▶ [Problem description]: Copy all the records word for word, apart from any pictures.

[[ Input for this task, beginning ]]

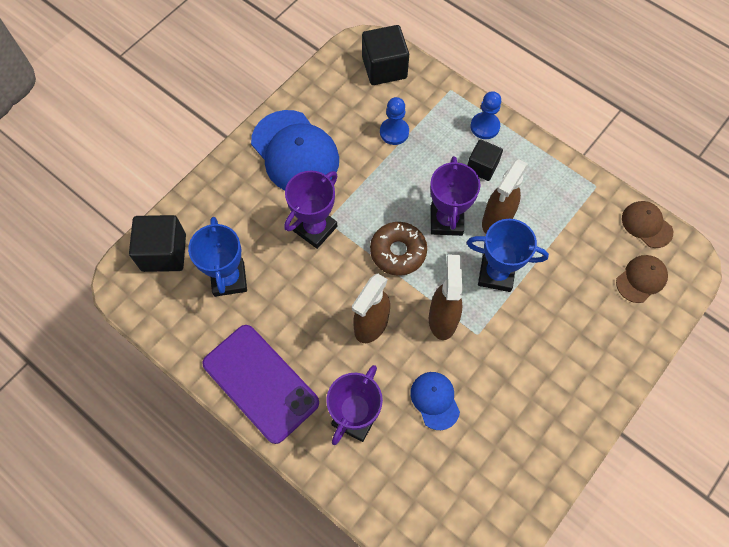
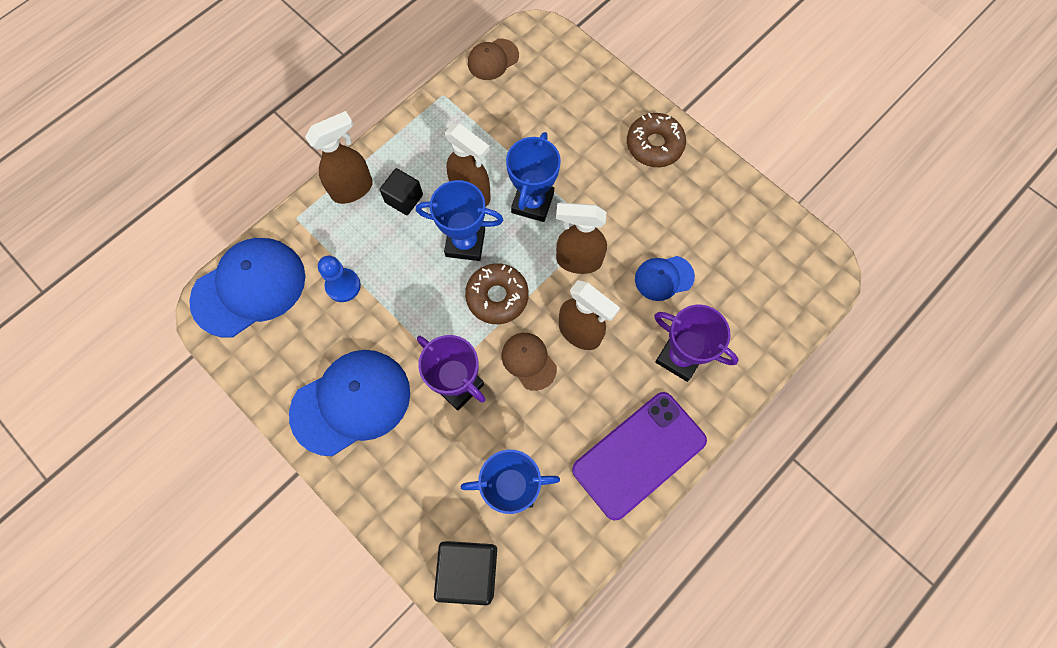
camera: 85 degrees left, 5 degrees up
(384, 68) = (249, 288): black cube -> blue cap
(446, 220) = (465, 243): purple trophy -> blue trophy
(485, 126) = (353, 189): blue pawn -> brown spray bottle
(582, 386) = (654, 145): none -> brown donut
(641, 279) = (550, 75): brown cap -> brown cap (528, 361)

[[ Input for this task, end ]]

▶ [Answer box]:
camera: 85 degrees left, 5 degrees up
(384, 68) = (249, 288): black cube -> blue cap
(446, 220) = (465, 243): purple trophy -> blue trophy
(485, 126) = (353, 189): blue pawn -> brown spray bottle
(582, 386) = (654, 145): none -> brown donut
(641, 279) = (550, 75): brown cap -> brown cap (528, 361)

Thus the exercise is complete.